Problem to work on
Apart from the pictures, write out all the records exactly.

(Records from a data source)
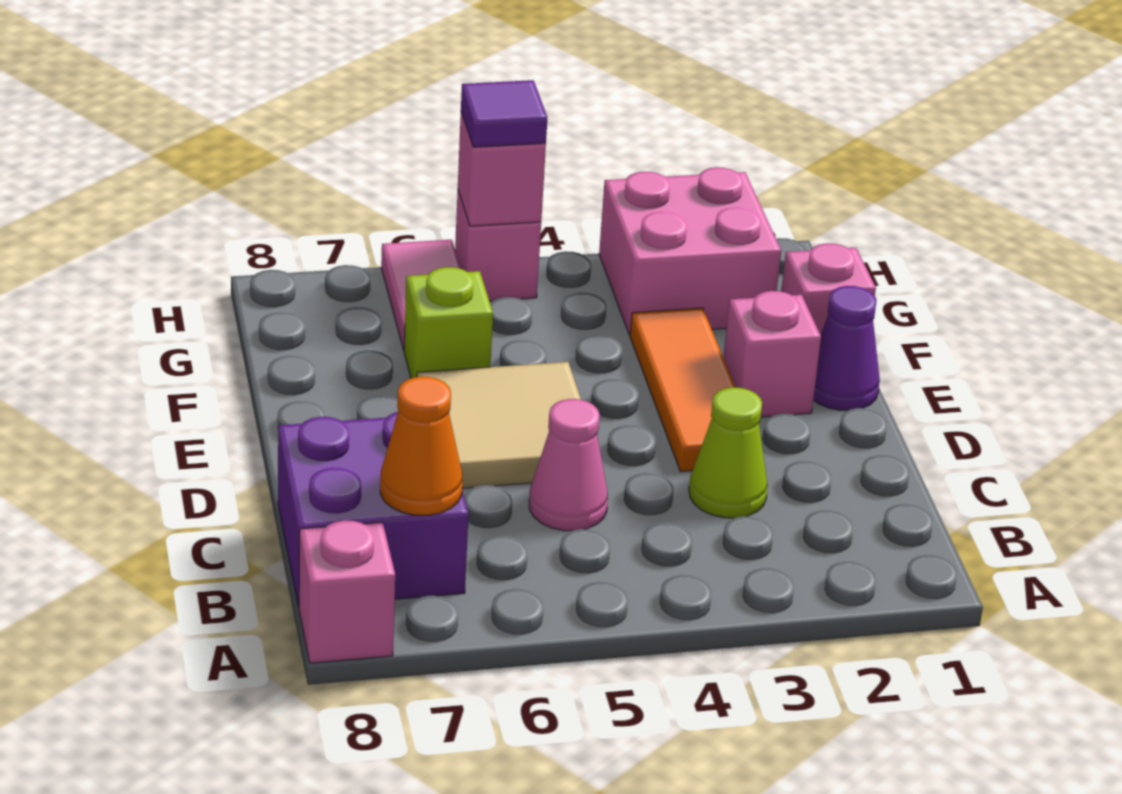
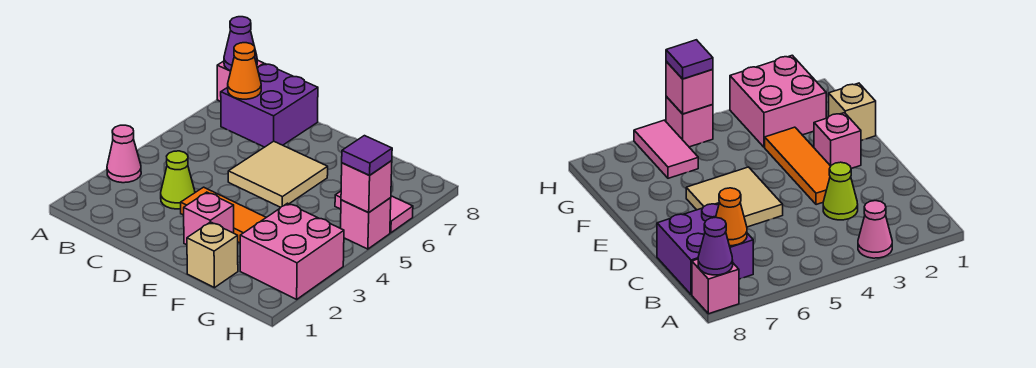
pink cone C5 level 1 -> pink cone A3 level 1
purple cone E1 level 1 -> purple cone A8 level 2
pink brick F1 level 1 -> tan brick F1 level 1
lime brick F6 level 1 -> none

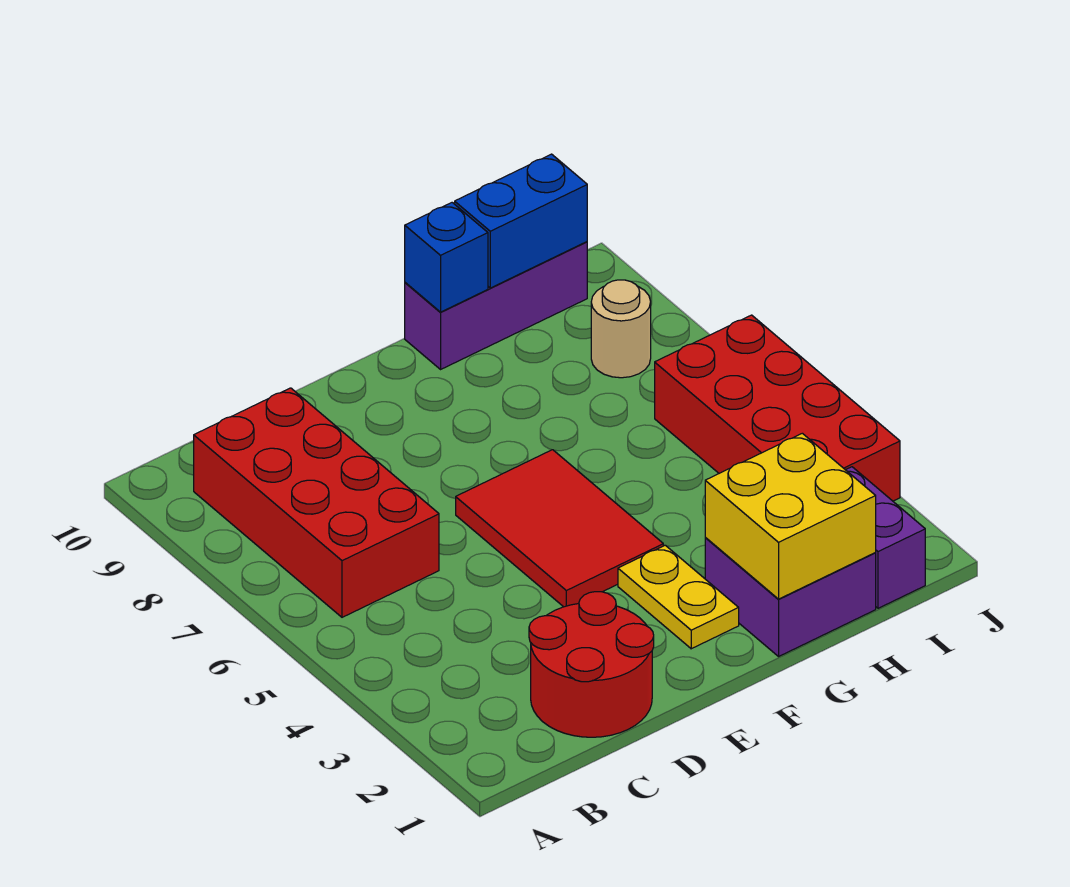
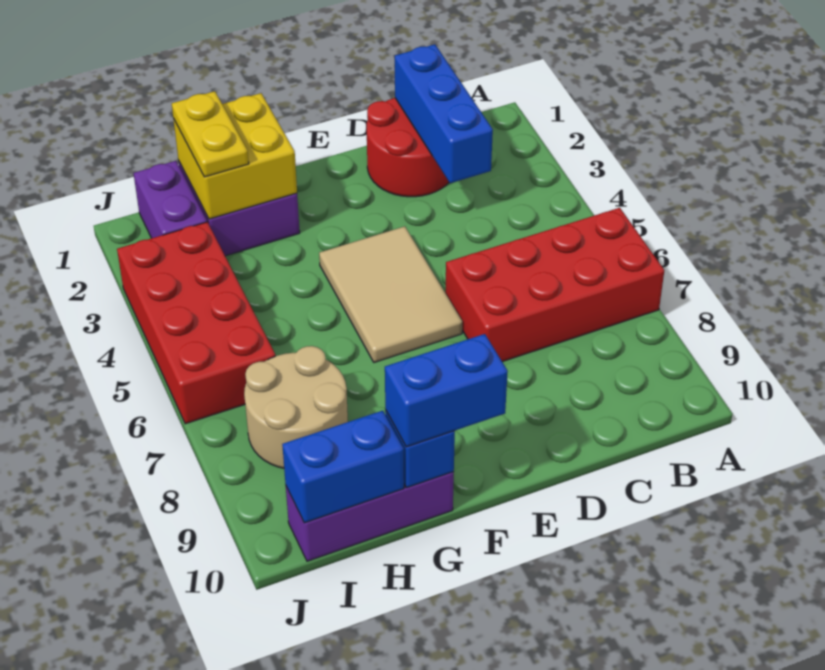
red brick B6:C9 level 1 -> red brick A6:D7 level 1
none -> blue brick C1:C3 level 2
red tile E4:F6 level 1 -> tan tile E4:F6 level 1
yellow plate F2:F3 level 1 -> yellow plate H1:H2 level 3
none -> blue brick F10:G10 level 3
tan round brick I8 level 1 -> tan round brick H7:I8 level 1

Your response
pink cone C5 level 1 -> pink cone A3 level 1
purple cone E1 level 1 -> purple cone A8 level 2
pink brick F1 level 1 -> tan brick F1 level 1
lime brick F6 level 1 -> none

red brick B6:C9 level 1 -> red brick A6:D7 level 1
none -> blue brick C1:C3 level 2
red tile E4:F6 level 1 -> tan tile E4:F6 level 1
yellow plate F2:F3 level 1 -> yellow plate H1:H2 level 3
none -> blue brick F10:G10 level 3
tan round brick I8 level 1 -> tan round brick H7:I8 level 1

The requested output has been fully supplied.